**Problem requirements:** Go over the listing that follows and work out how many lines have the string "purple"; reply with the number by itself.
(Data records Opens)
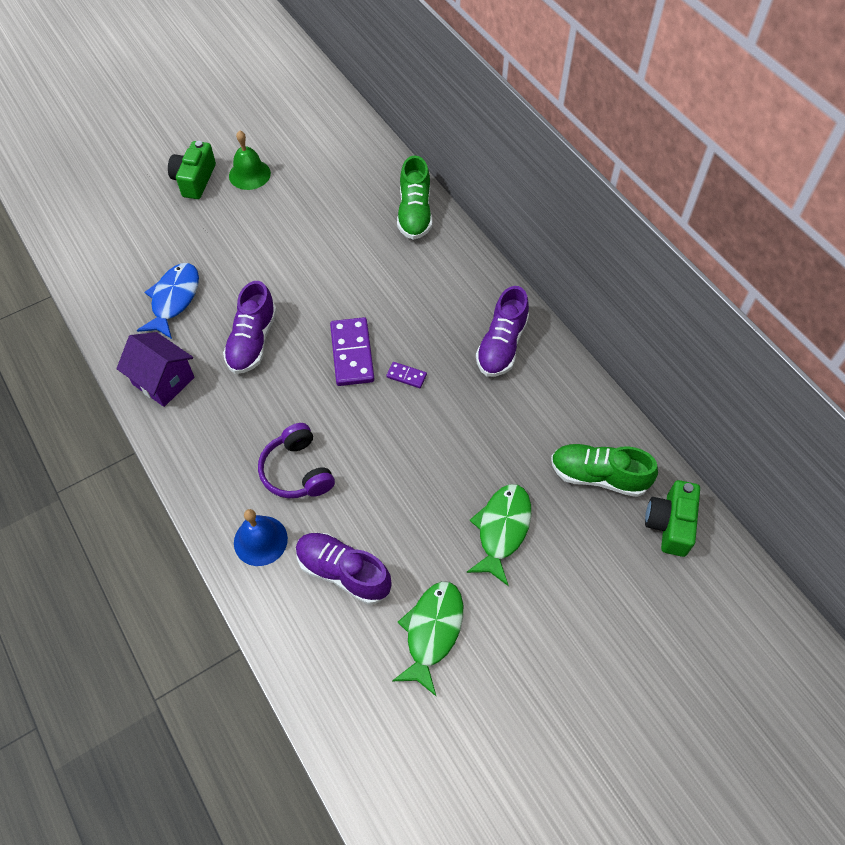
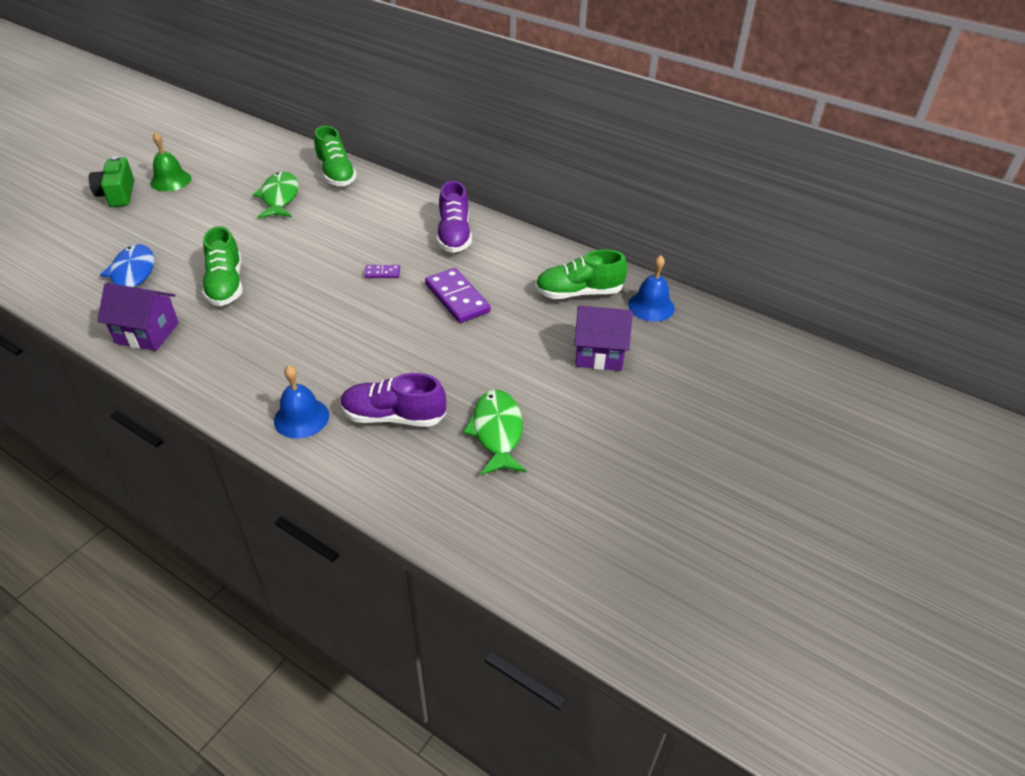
camera: 25 degrees left, 15 degrees down
(252, 341) = (226, 285): purple shoe -> green shoe
(297, 471) = (313, 360): purple headphones -> none
(352, 353) = (325, 271): purple domino -> purple domino (457, 298)
(502, 529) = (519, 347): green fish -> green fish (279, 197)
(581, 569) = (599, 353): none -> purple house
(669, 524) = (651, 306): green camera -> blue bell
(Data records Closes)
**Response below:** 4